Object state change records:

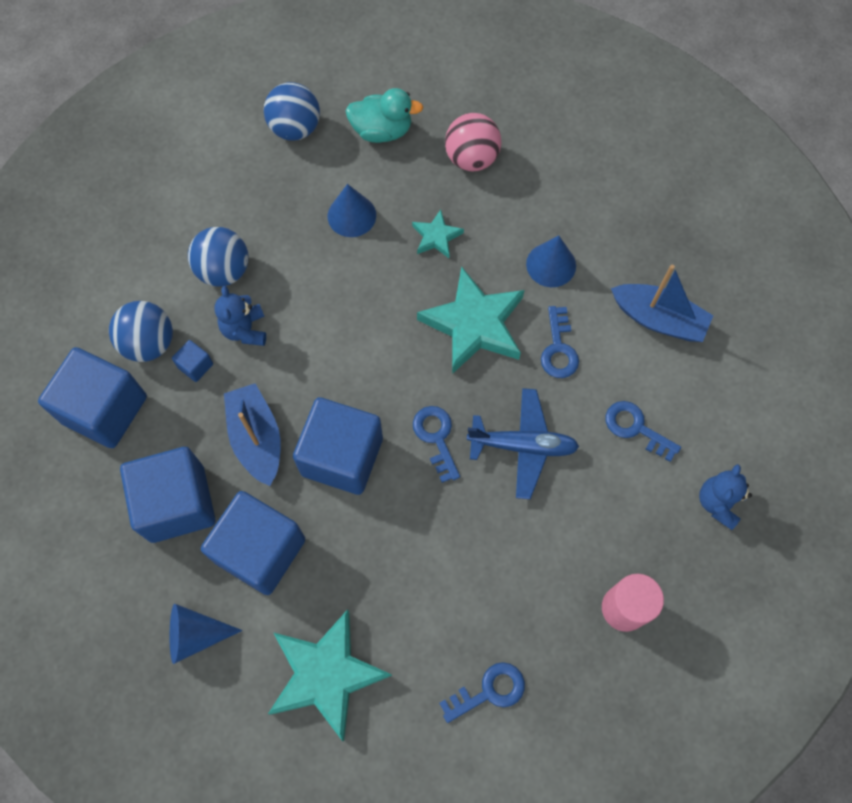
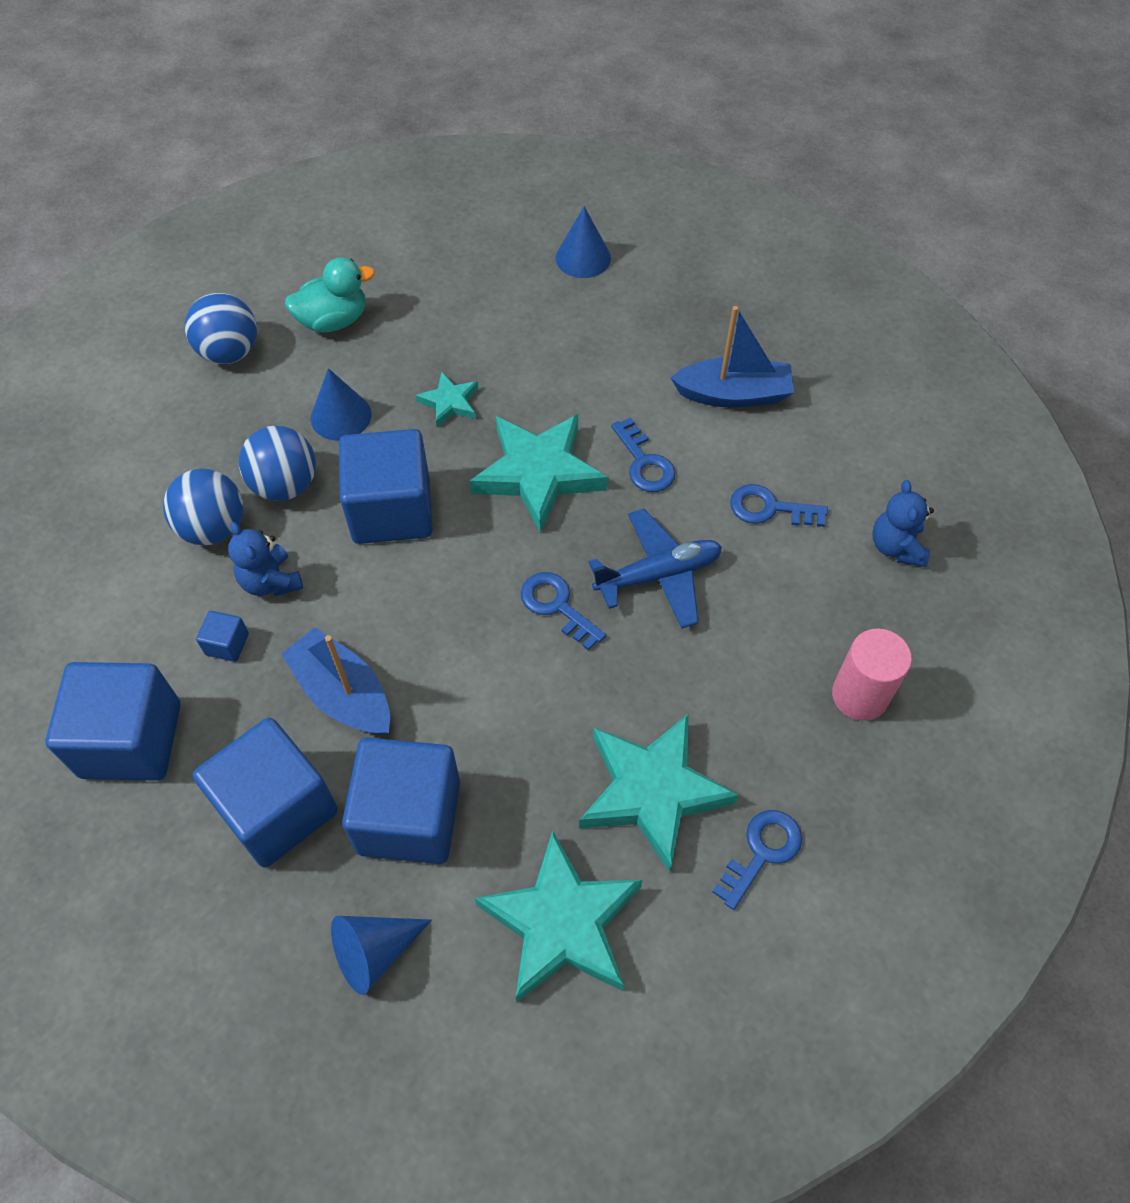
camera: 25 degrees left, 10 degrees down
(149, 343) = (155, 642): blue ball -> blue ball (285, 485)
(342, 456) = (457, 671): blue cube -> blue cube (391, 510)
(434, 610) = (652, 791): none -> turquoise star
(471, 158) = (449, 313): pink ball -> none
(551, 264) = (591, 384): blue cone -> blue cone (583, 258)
==
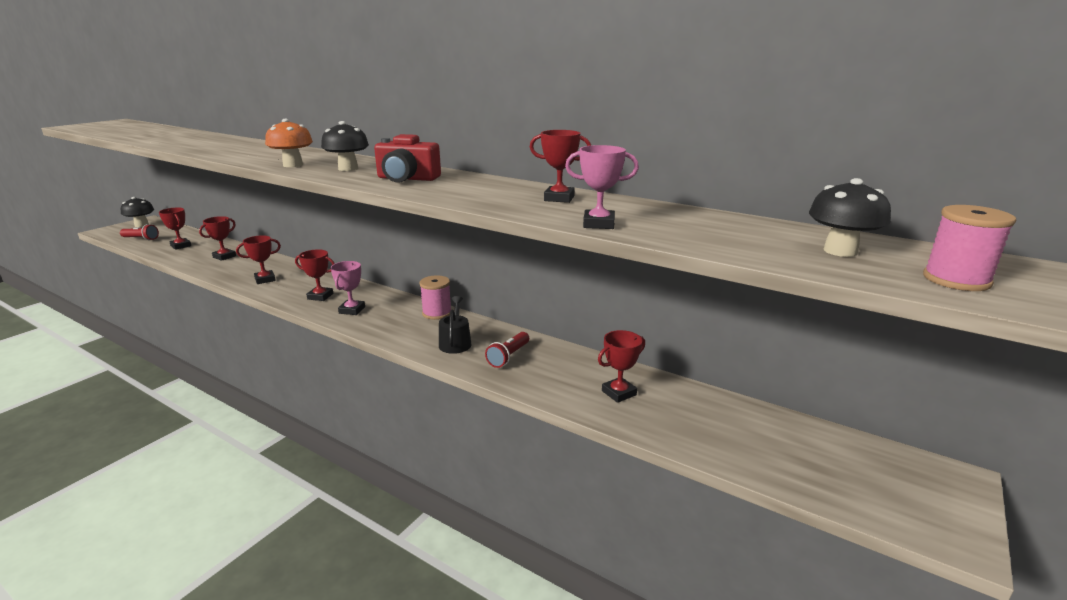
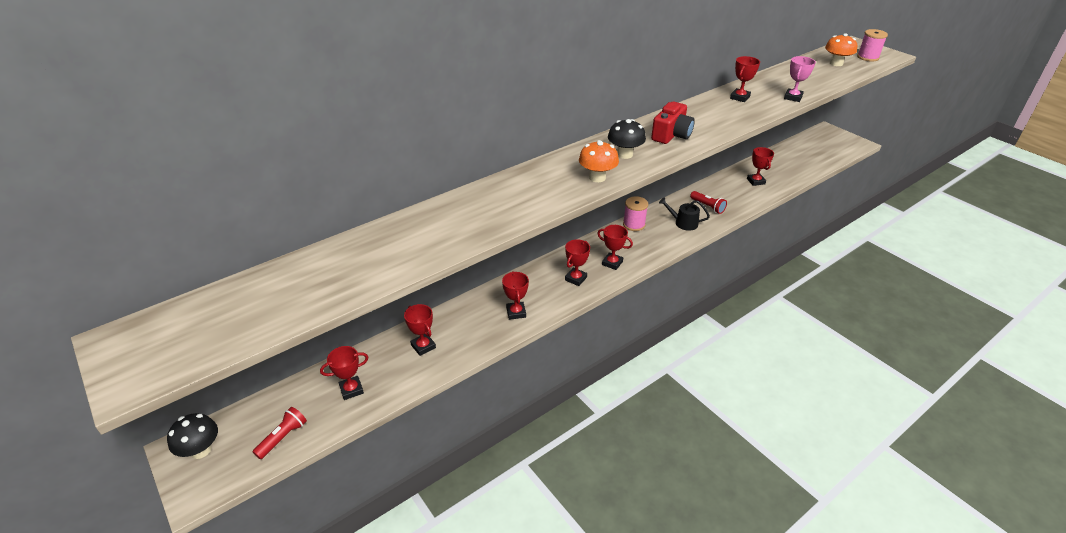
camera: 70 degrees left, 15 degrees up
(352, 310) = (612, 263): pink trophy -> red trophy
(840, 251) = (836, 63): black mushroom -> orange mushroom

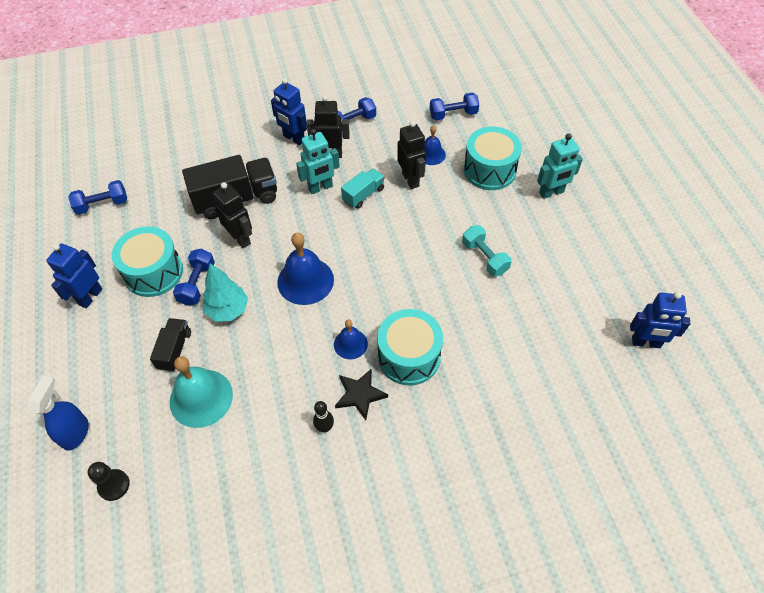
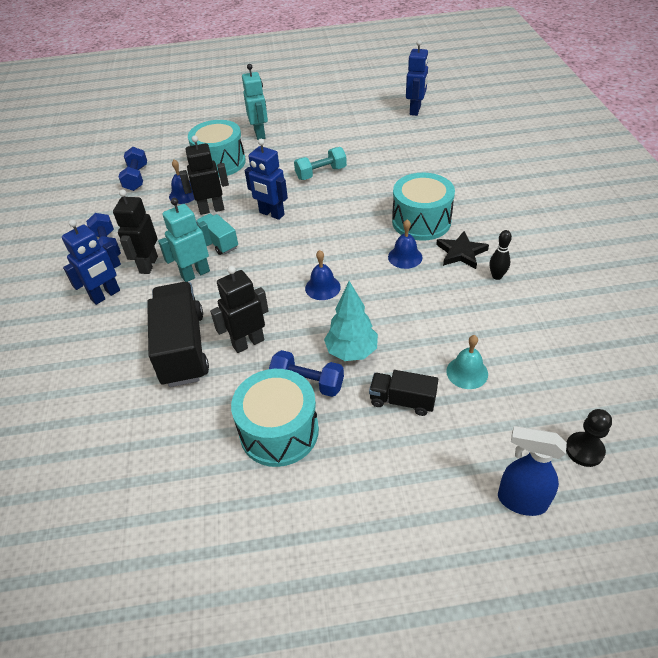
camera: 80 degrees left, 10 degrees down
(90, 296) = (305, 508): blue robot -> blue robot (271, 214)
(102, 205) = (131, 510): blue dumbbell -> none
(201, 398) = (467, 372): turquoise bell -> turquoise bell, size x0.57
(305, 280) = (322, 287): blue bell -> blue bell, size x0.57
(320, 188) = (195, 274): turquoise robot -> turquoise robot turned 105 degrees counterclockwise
--
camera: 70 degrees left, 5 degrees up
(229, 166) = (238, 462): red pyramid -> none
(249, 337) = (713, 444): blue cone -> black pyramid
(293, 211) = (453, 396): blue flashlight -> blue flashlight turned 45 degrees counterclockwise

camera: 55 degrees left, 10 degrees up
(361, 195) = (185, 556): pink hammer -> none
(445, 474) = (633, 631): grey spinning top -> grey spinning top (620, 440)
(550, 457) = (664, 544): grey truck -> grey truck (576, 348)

§ **Exercise**
Give back exactly the lines above, from the line containing "camera: 70 degrees left, 5 degrees up" through the line containing "(550, 457) = (664, 544): grey", with both end lines and nothing more.

§ **Solution below**
camera: 70 degrees left, 5 degrees up
(229, 166) = (238, 462): red pyramid -> none
(249, 337) = (713, 444): blue cone -> black pyramid
(293, 211) = (453, 396): blue flashlight -> blue flashlight turned 45 degrees counterclockwise

camera: 55 degrees left, 10 degrees up
(361, 195) = (185, 556): pink hammer -> none
(445, 474) = (633, 631): grey spinning top -> grey spinning top (620, 440)
(550, 457) = (664, 544): grey truck -> grey truck (576, 348)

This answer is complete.